__WHAT YOU ARE ASKED TO DO__
Report every line below that holds the word "blue".

┄┄┄┄┄┄┄┄┄┄

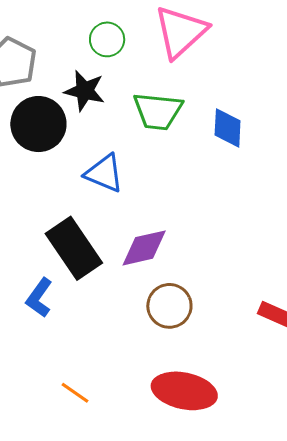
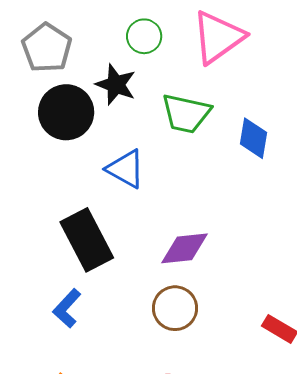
purple diamond: (144, 248) -> (185, 248), moved
blue L-shape: (39, 298) -> (67, 308), moved

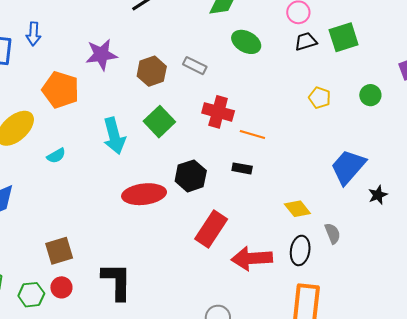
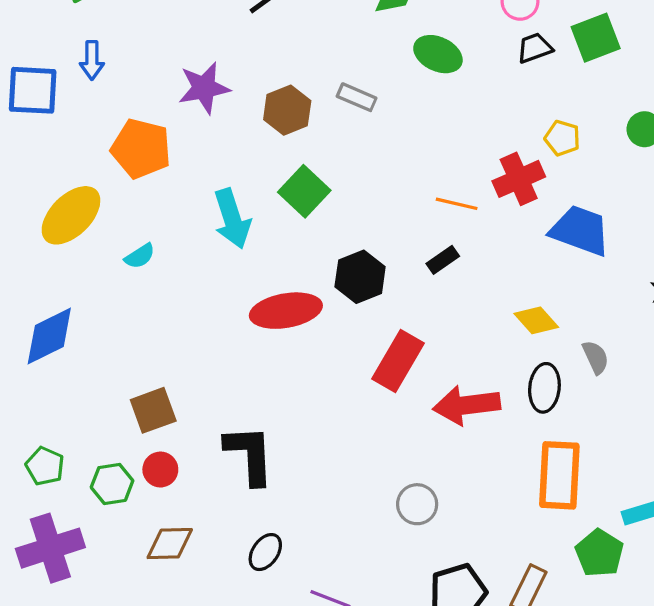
red cross: (218, 112) -> (519, 179), moved, turned -36
blue trapezoid: (348, 167) -> (580, 231), moved, turned 72
black rectangle: (242, 168) -> (443, 260), turned -42

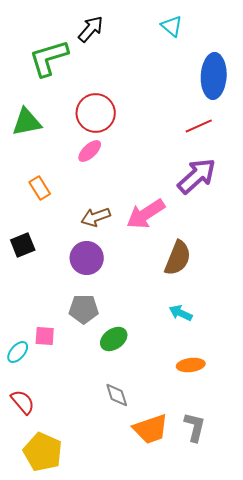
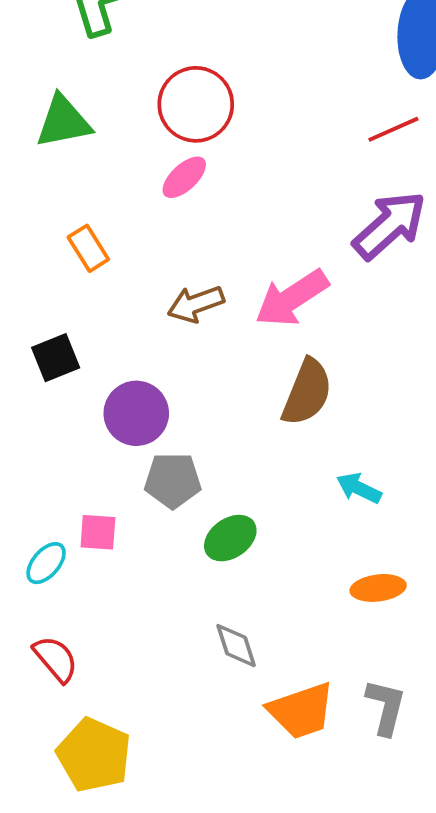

┄┄┄┄┄┄┄┄┄┄

__RESPONSE FOR THIS EXERCISE__
blue L-shape: (39, 298) -> (67, 308), moved
blue trapezoid: (348, 167) -> (580, 231), moved, turned 72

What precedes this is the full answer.